Of the entries below, repeat exactly only those lines from the one containing "POT pin VCC: none -> 3V3" through the last line, with pictures omitted.

Items from a dataset:
....................
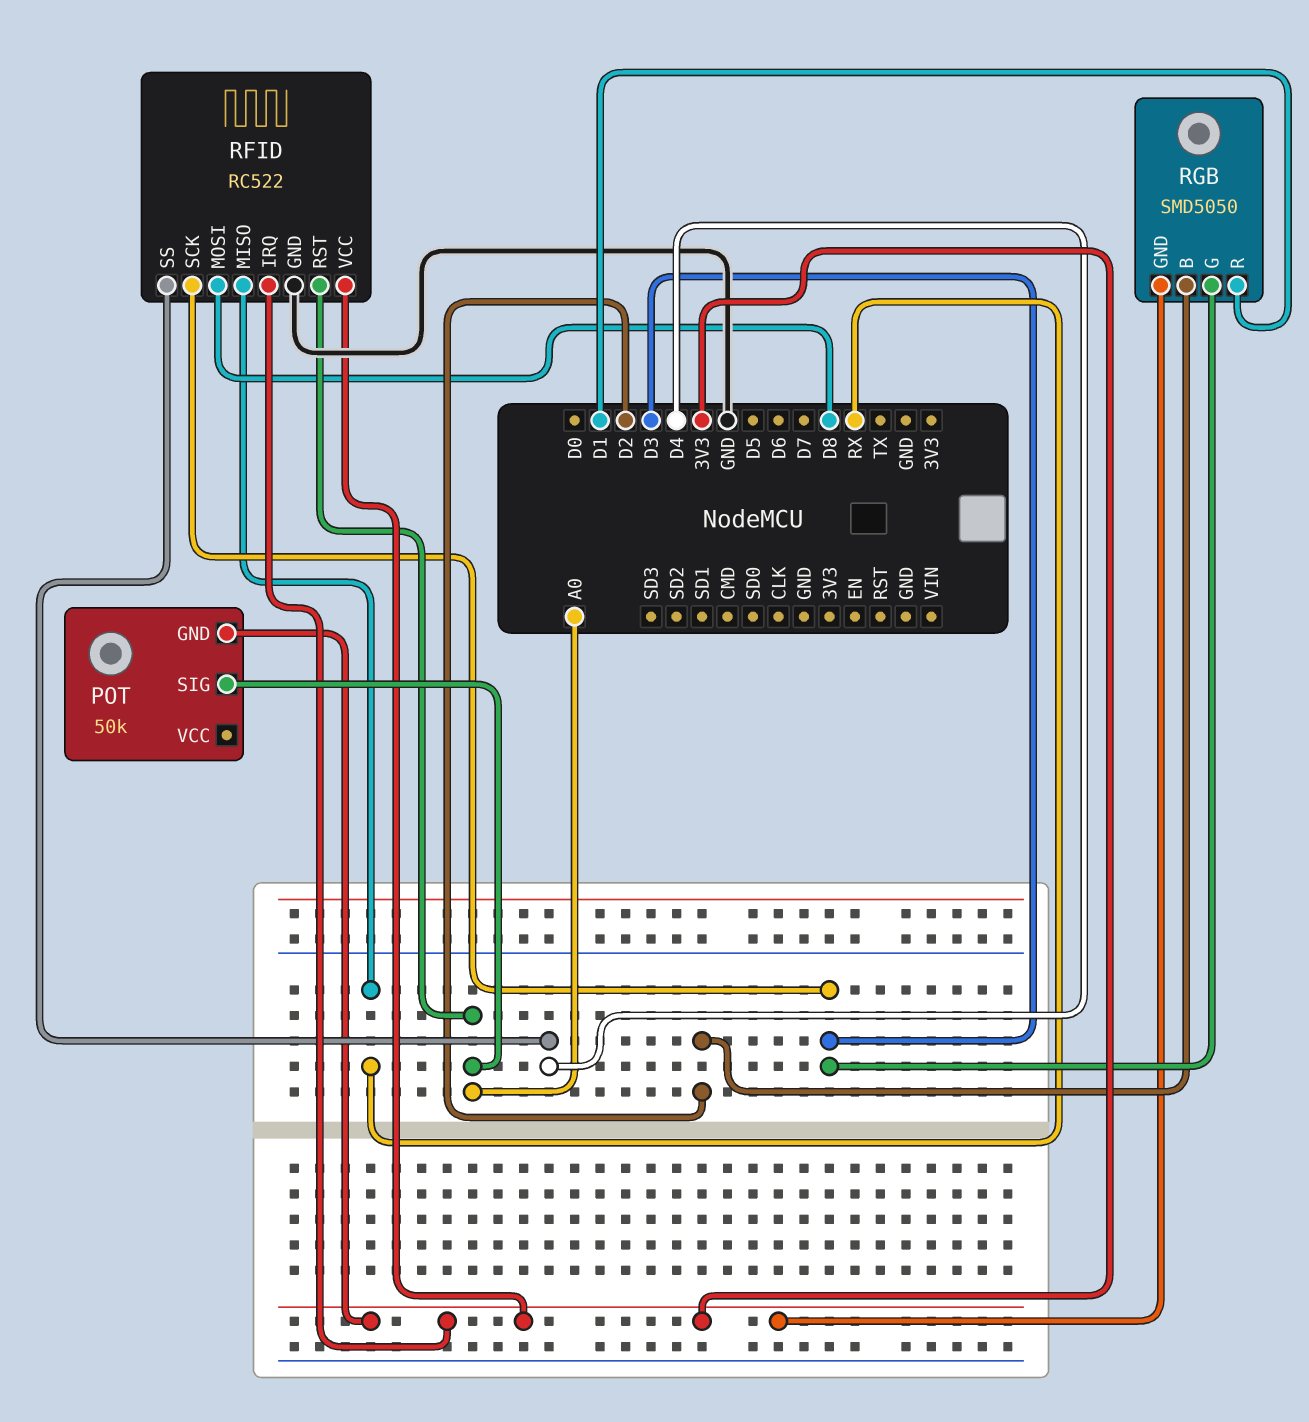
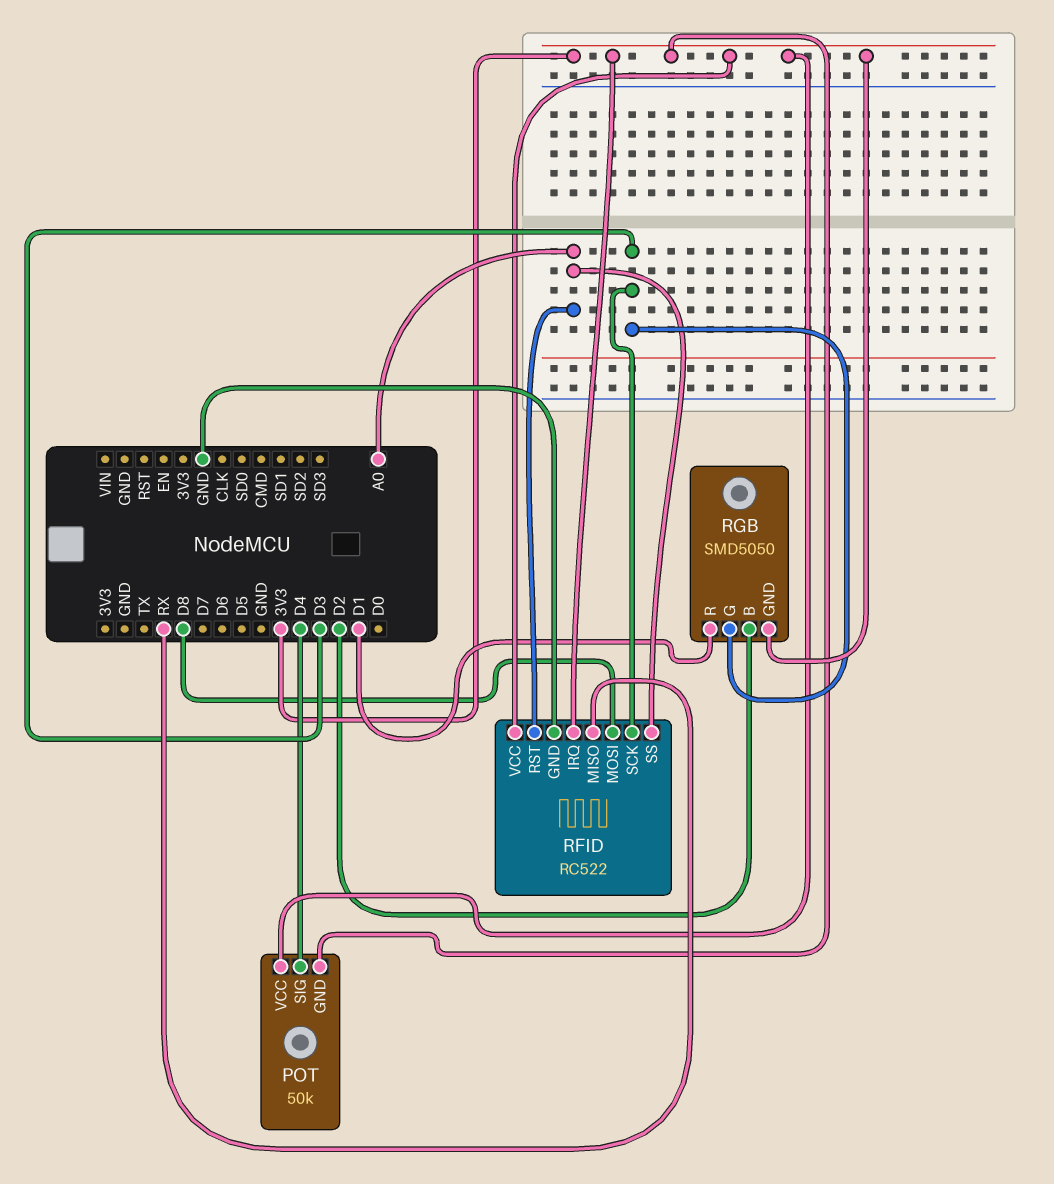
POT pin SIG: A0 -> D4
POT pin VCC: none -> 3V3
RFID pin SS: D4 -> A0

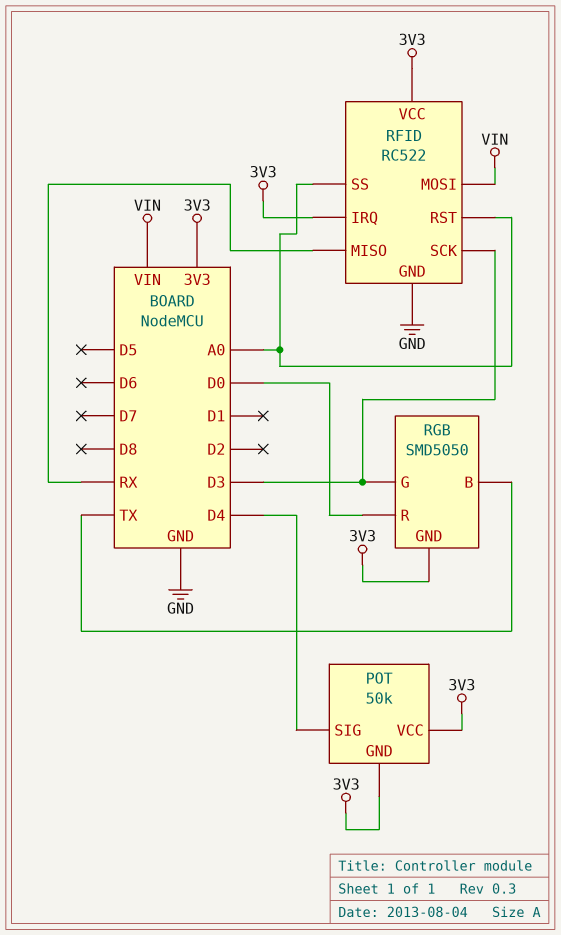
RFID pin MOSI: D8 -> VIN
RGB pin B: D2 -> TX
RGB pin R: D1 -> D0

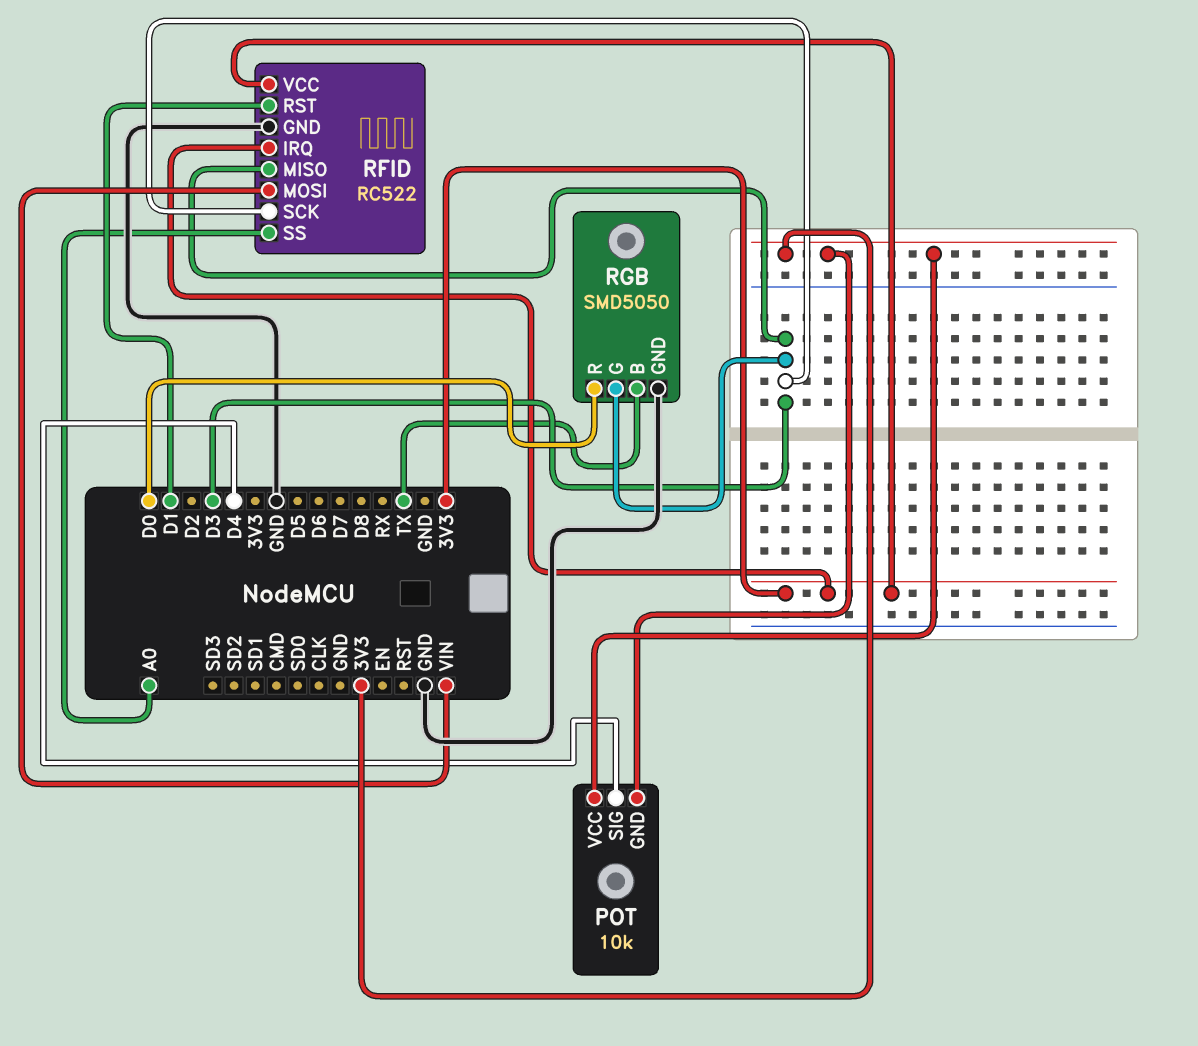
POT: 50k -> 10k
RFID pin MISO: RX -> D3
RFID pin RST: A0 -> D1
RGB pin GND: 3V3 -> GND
....................
* REPLY TO THE EXERCISE
POT pin VCC: none -> 3V3
RFID pin SS: D4 -> A0

RFID pin MOSI: D8 -> VIN
RGB pin B: D2 -> TX
RGB pin R: D1 -> D0

POT: 50k -> 10k
RFID pin MISO: RX -> D3
RFID pin RST: A0 -> D1
RGB pin GND: 3V3 -> GND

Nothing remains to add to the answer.